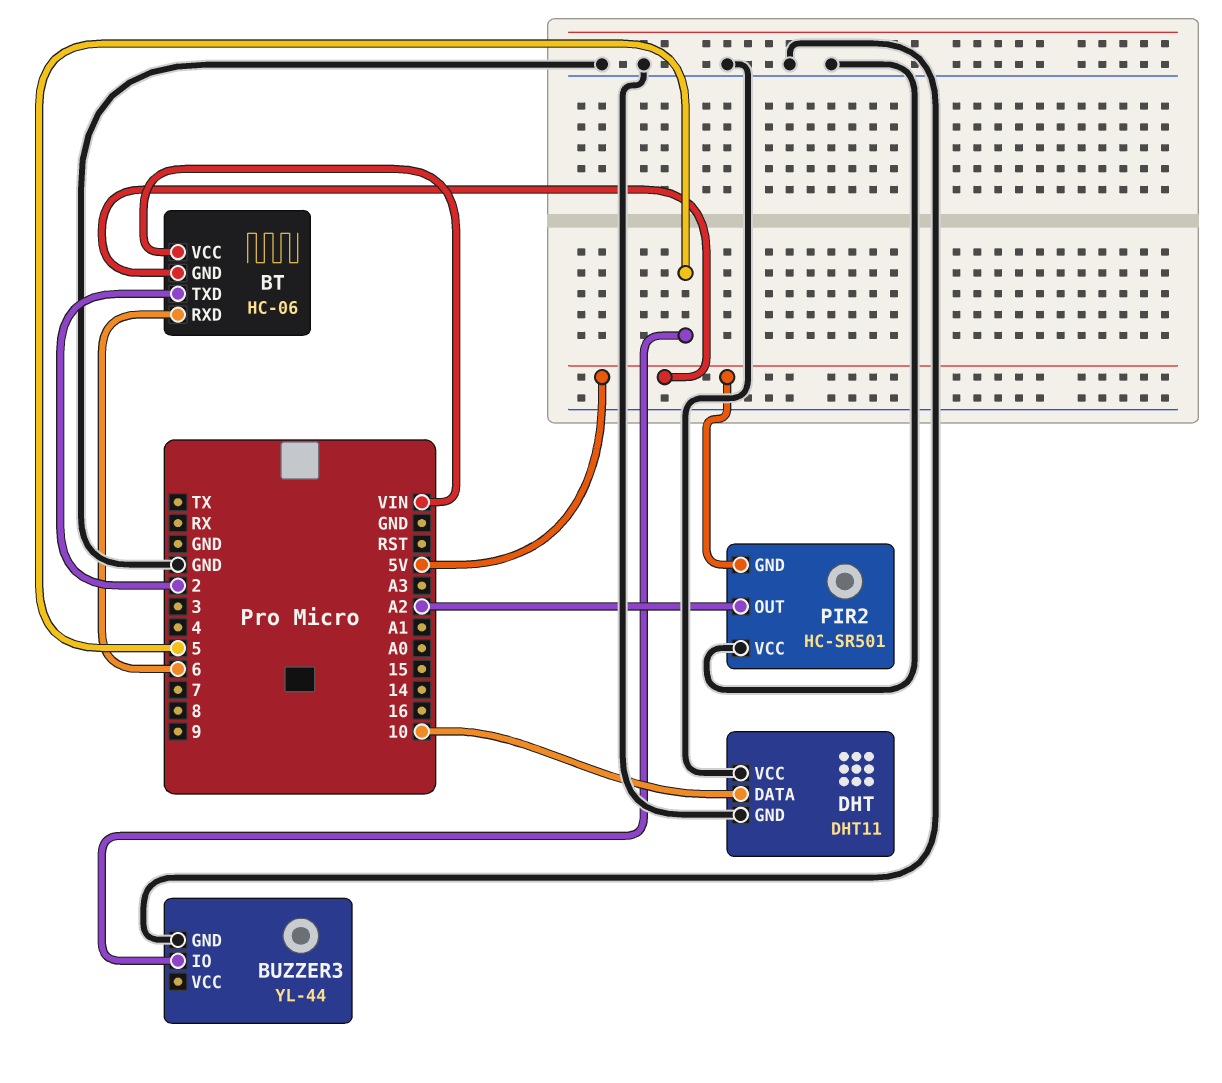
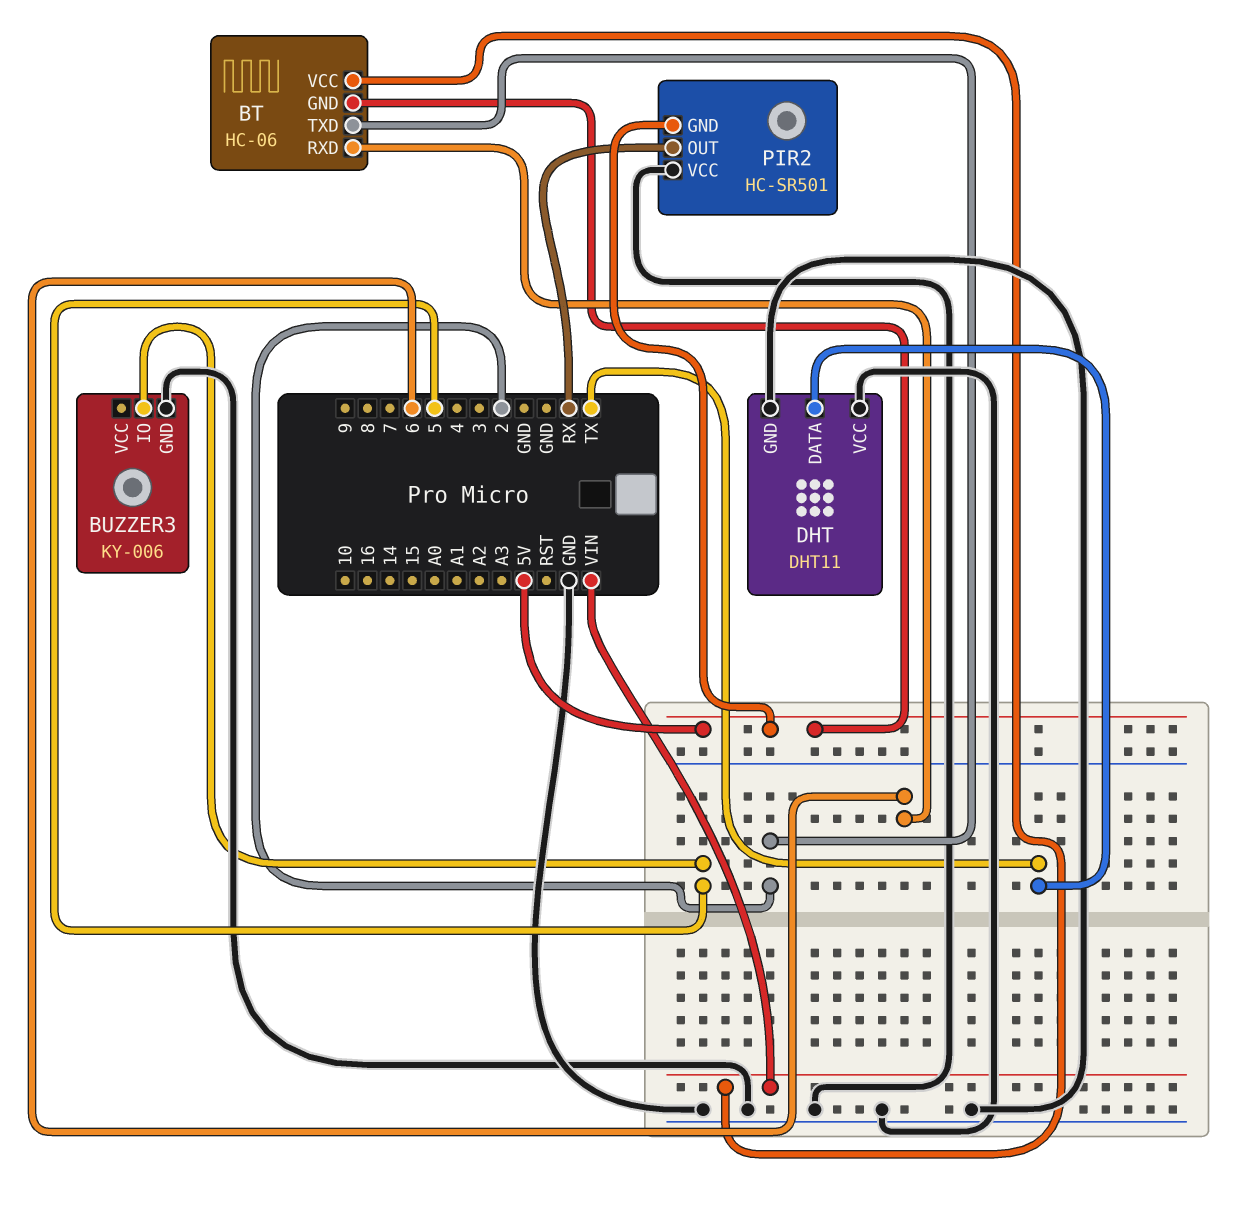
BUZZER3: YL-44 -> KY-006
DHT pin DATA: 10 -> TX
PIR2 pin OUT: A2 -> RX

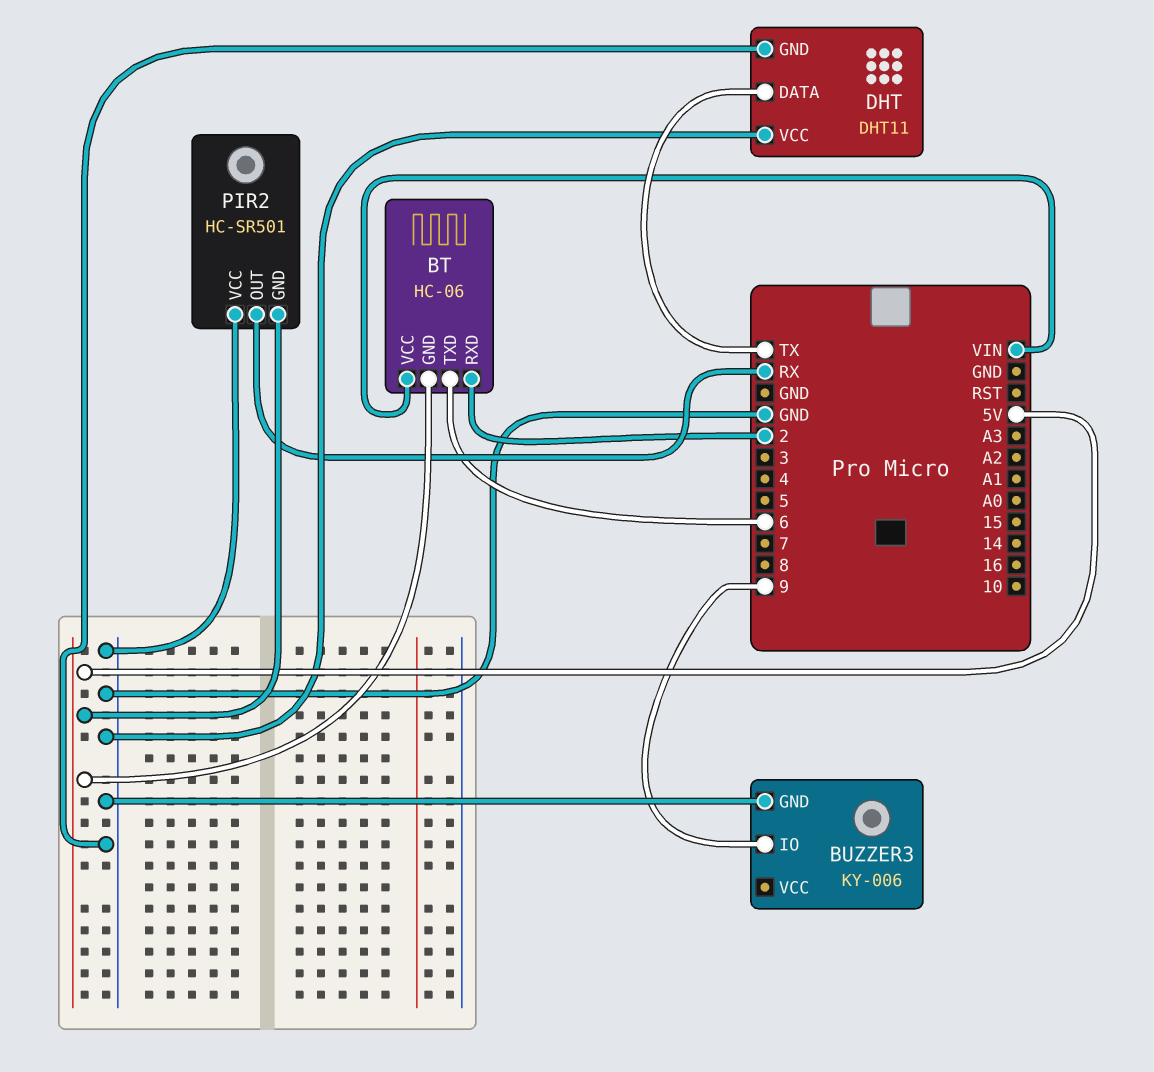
BT pin RXD: 6 -> 2
BT pin TXD: 2 -> 6
BUZZER3 pin IO: 5 -> 9

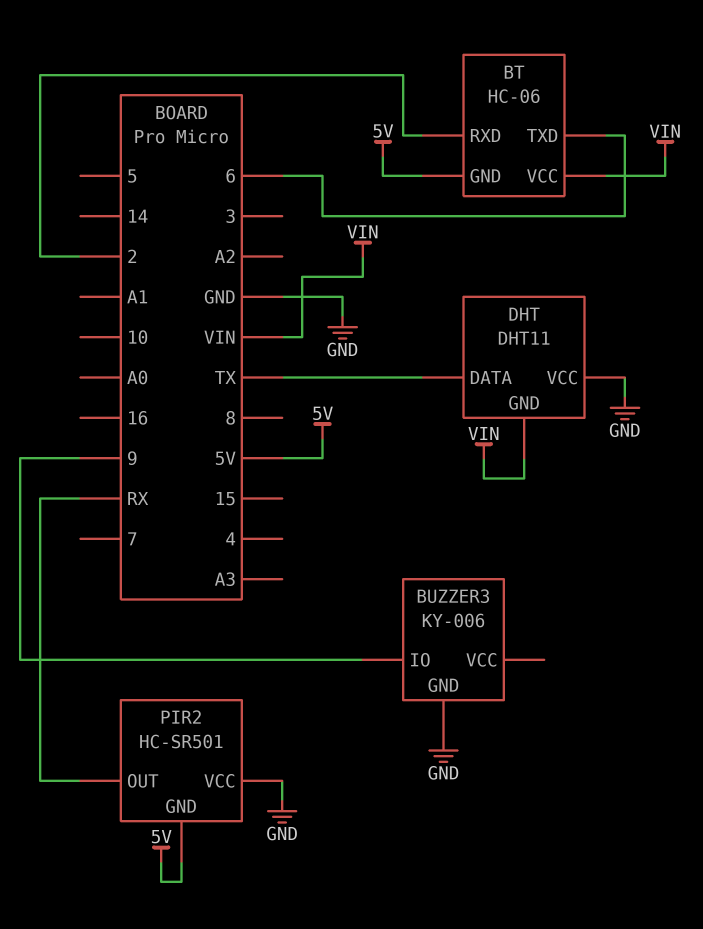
DHT pin GND: GND -> VIN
—————
§ Exercise instructions
Each line from the one holding "BT pin RXD: 6 -> 2" through the final line of the data needs to be transcribed exactly. Include both ends, skip the pictures, and add nothing.

§ Task solution
BT pin RXD: 6 -> 2
BT pin TXD: 2 -> 6
BUZZER3 pin IO: 5 -> 9

DHT pin GND: GND -> VIN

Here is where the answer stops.